Task brief:
The word "brown" marks the lines to find; copy every such line from the data below.

Given material:
•••

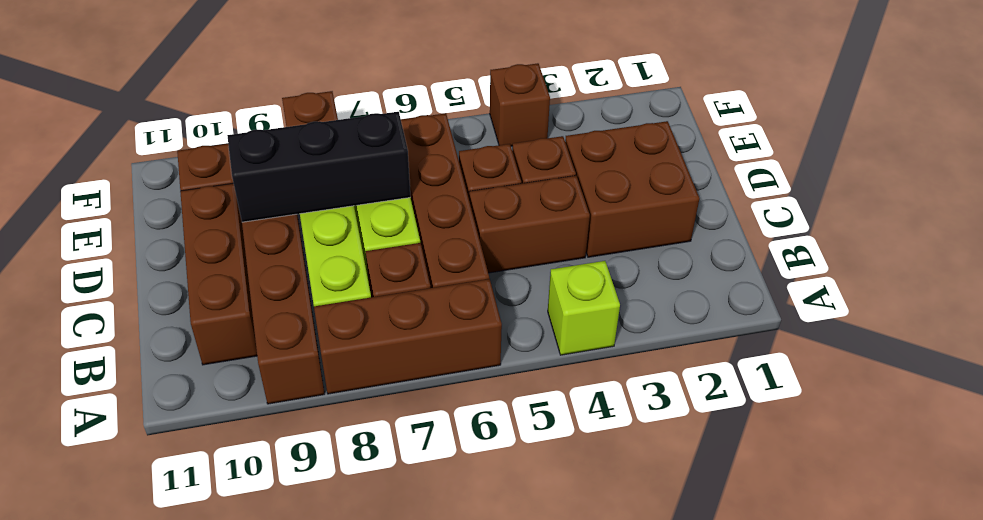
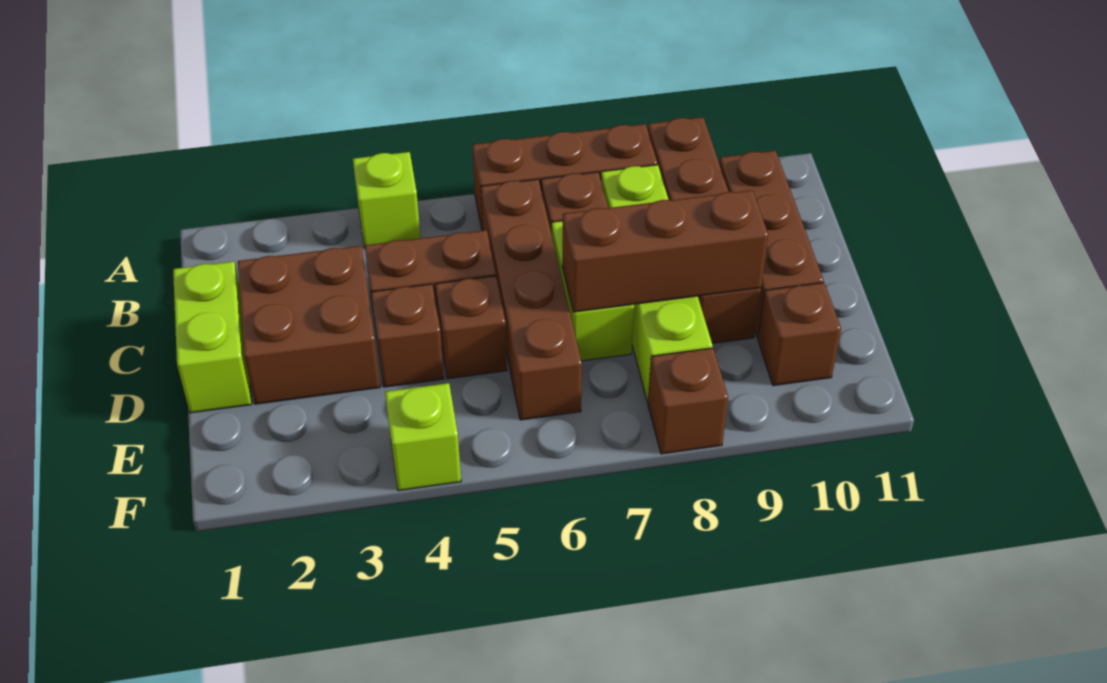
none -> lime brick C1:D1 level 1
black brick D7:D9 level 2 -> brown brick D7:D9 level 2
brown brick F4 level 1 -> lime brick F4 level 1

•••

Output below:
black brick D7:D9 level 2 -> brown brick D7:D9 level 2
brown brick F4 level 1 -> lime brick F4 level 1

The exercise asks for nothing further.